» WHAT YOU ARE ASKED TO DO: Pictures stay out, but every line of the data is copied exactly.

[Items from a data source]
* * * * * * *
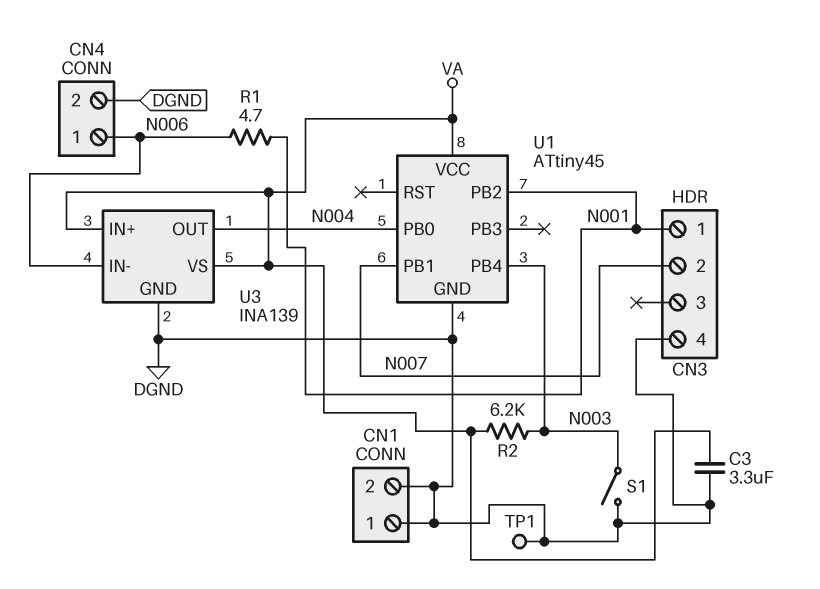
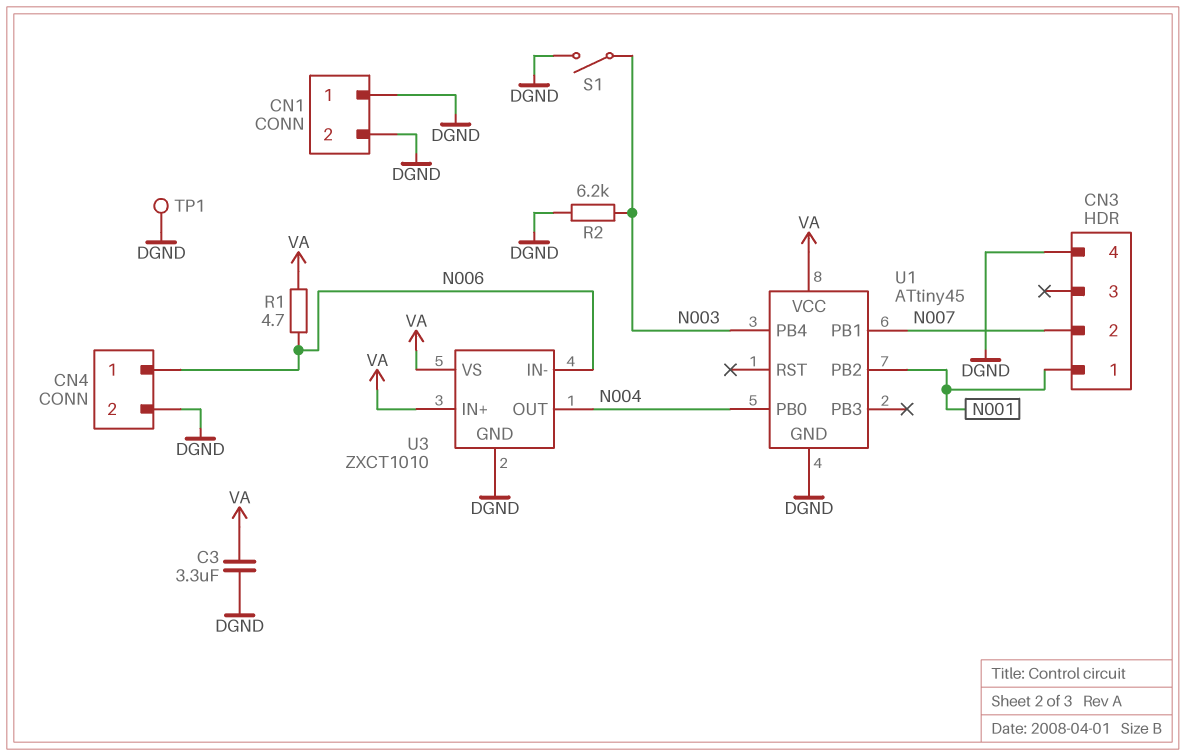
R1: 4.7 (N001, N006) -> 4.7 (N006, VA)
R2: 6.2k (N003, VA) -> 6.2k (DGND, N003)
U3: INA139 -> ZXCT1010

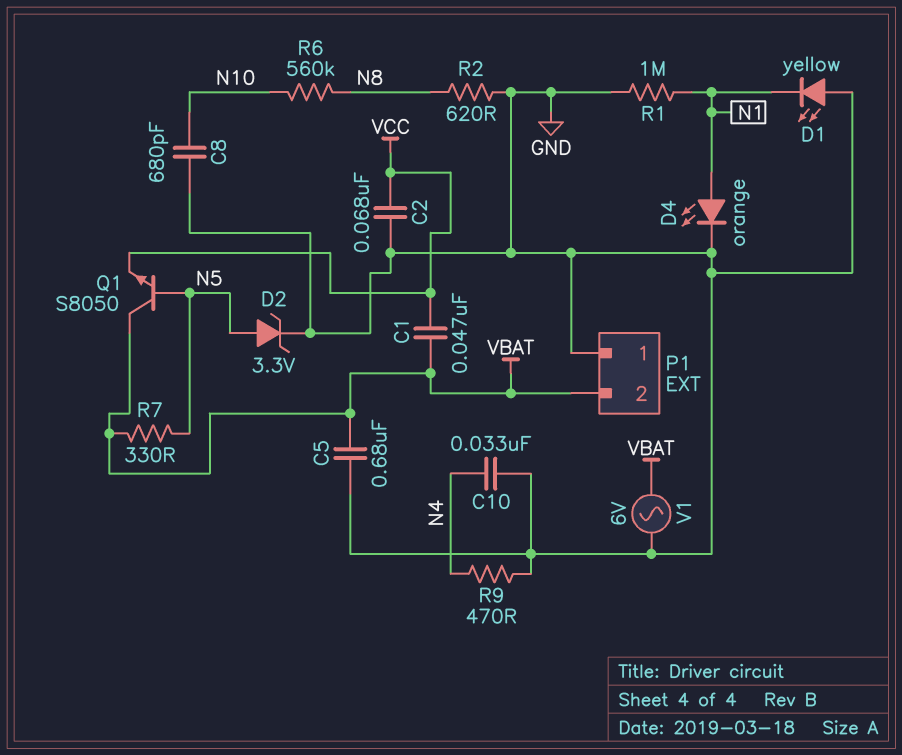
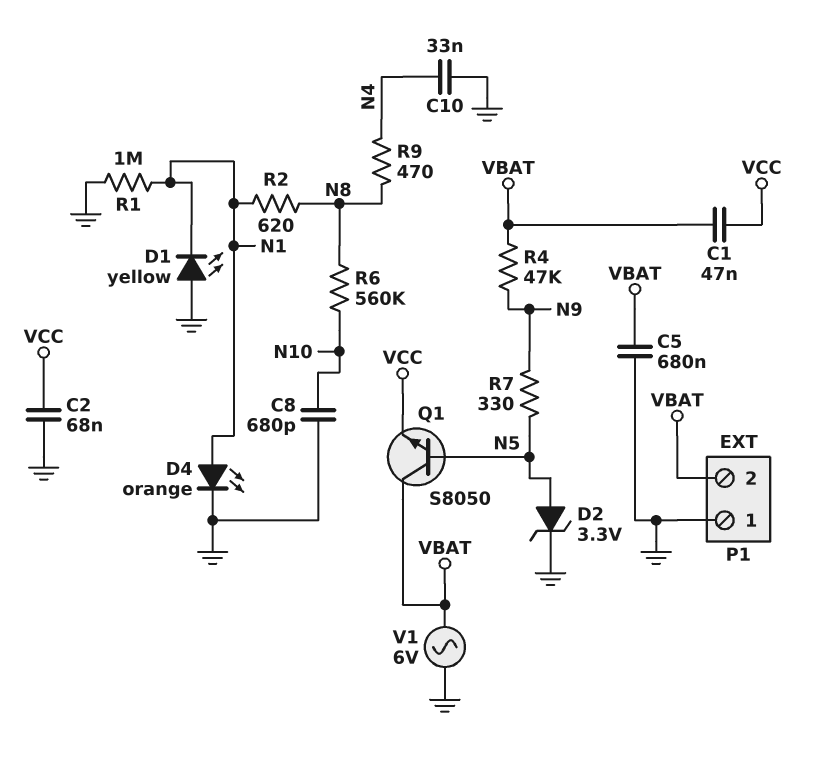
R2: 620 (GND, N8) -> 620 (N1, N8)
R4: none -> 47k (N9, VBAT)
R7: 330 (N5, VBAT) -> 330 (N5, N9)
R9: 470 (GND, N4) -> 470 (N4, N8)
* * * * * * *
» TASK RESPONSE:
R1: 4.7 (N001, N006) -> 4.7 (N006, VA)
R2: 6.2k (N003, VA) -> 6.2k (DGND, N003)
U3: INA139 -> ZXCT1010

R2: 620 (GND, N8) -> 620 (N1, N8)
R4: none -> 47k (N9, VBAT)
R7: 330 (N5, VBAT) -> 330 (N5, N9)
R9: 470 (GND, N4) -> 470 (N4, N8)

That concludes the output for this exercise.